***** Data for processing *****
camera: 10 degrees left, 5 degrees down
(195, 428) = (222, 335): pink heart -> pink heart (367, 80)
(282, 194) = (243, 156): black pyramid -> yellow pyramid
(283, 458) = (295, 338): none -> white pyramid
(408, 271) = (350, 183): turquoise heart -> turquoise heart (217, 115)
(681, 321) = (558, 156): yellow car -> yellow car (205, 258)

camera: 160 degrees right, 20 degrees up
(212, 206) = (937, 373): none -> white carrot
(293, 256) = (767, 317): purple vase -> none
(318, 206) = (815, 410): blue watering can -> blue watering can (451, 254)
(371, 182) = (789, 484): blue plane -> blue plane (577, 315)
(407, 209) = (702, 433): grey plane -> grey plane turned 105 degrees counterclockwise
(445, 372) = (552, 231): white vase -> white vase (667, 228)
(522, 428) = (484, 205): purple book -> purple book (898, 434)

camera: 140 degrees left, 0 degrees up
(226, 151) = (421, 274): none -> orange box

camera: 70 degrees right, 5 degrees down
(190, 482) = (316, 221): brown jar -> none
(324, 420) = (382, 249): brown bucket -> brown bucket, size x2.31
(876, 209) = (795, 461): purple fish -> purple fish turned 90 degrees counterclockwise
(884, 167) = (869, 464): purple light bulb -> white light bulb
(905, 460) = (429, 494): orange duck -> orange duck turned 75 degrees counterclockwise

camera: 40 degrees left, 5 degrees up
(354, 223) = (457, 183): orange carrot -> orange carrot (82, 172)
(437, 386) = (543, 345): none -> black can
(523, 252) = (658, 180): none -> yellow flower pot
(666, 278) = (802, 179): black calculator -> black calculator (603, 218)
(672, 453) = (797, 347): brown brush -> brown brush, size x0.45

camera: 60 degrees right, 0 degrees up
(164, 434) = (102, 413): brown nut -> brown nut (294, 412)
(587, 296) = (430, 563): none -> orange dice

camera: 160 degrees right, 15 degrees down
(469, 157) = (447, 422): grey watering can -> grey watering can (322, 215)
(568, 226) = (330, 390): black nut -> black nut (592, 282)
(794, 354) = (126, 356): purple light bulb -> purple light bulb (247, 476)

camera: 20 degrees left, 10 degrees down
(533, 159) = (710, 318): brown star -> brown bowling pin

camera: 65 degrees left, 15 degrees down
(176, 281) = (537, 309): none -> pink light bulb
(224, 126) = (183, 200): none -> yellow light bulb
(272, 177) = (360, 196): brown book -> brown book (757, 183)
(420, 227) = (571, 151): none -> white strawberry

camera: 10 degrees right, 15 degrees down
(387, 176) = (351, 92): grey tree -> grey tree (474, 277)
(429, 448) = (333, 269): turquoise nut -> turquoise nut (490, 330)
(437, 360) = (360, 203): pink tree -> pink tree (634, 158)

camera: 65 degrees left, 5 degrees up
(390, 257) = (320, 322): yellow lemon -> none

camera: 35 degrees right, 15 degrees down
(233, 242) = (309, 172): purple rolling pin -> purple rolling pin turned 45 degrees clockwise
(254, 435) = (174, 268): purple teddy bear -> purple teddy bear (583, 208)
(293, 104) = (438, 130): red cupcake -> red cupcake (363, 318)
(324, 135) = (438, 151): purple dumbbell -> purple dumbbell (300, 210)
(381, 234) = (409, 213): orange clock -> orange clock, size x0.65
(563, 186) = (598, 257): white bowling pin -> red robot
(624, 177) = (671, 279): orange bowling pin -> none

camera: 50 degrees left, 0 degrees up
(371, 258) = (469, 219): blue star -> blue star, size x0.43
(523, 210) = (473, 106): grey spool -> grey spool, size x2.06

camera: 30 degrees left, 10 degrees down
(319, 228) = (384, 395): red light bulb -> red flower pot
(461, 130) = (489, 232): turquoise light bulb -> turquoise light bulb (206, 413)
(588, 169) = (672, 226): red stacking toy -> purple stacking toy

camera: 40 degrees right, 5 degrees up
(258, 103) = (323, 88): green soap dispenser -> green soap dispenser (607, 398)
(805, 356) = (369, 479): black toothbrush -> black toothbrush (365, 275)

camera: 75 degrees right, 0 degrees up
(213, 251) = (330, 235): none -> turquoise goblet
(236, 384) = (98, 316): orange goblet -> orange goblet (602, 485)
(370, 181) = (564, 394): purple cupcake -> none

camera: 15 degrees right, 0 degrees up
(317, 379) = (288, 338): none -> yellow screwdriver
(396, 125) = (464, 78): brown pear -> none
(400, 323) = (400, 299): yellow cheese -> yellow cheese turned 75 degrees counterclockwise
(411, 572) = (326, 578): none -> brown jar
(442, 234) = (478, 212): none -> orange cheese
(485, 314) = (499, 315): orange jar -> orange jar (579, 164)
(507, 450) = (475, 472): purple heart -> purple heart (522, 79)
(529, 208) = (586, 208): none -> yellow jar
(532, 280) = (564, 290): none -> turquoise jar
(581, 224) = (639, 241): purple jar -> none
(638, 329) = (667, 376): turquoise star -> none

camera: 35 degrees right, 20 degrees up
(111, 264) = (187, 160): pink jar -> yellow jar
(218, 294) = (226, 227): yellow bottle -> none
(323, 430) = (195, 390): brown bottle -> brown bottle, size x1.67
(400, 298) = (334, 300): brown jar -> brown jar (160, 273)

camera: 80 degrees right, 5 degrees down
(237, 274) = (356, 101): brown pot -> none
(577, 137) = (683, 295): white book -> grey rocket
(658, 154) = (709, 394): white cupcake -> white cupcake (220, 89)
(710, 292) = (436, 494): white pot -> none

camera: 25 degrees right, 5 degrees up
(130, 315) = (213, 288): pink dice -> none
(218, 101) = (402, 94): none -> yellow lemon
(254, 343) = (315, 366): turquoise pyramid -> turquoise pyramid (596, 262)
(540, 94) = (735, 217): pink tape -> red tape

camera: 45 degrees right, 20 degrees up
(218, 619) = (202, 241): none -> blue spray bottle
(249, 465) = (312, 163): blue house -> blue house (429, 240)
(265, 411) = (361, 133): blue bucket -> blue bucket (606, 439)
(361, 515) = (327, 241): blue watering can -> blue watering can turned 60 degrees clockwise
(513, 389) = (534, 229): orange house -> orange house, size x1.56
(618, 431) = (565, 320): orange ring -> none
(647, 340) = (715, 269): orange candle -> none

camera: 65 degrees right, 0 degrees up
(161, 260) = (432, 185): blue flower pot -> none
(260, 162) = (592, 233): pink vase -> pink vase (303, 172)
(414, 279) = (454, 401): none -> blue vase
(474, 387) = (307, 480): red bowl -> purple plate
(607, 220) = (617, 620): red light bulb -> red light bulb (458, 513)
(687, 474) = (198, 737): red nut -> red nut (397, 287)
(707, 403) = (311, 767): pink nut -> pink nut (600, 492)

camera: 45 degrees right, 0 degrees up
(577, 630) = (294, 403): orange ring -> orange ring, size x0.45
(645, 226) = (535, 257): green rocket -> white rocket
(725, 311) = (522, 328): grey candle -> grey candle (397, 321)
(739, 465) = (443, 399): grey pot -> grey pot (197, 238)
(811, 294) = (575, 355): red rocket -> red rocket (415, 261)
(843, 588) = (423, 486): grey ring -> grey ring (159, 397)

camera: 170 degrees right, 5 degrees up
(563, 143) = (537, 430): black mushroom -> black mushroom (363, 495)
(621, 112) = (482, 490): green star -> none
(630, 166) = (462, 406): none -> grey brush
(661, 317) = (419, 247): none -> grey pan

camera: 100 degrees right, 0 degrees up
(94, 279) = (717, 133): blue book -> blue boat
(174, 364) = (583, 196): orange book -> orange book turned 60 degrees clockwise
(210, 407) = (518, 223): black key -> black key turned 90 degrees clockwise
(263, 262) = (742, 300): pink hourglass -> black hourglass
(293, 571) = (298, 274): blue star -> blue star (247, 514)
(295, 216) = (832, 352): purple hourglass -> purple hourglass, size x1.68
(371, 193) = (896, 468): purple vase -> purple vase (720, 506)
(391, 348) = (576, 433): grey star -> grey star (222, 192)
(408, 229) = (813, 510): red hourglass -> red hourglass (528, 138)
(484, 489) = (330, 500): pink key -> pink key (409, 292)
*****
Your task:
Look through the entries above; find each line with the word "green" and copy it.

Exercise output:
(258, 103) = (323, 88): green soap dispenser -> green soap dispenser (607, 398)
(645, 226) = (535, 257): green rocket -> white rocket
(621, 112) = (482, 490): green star -> none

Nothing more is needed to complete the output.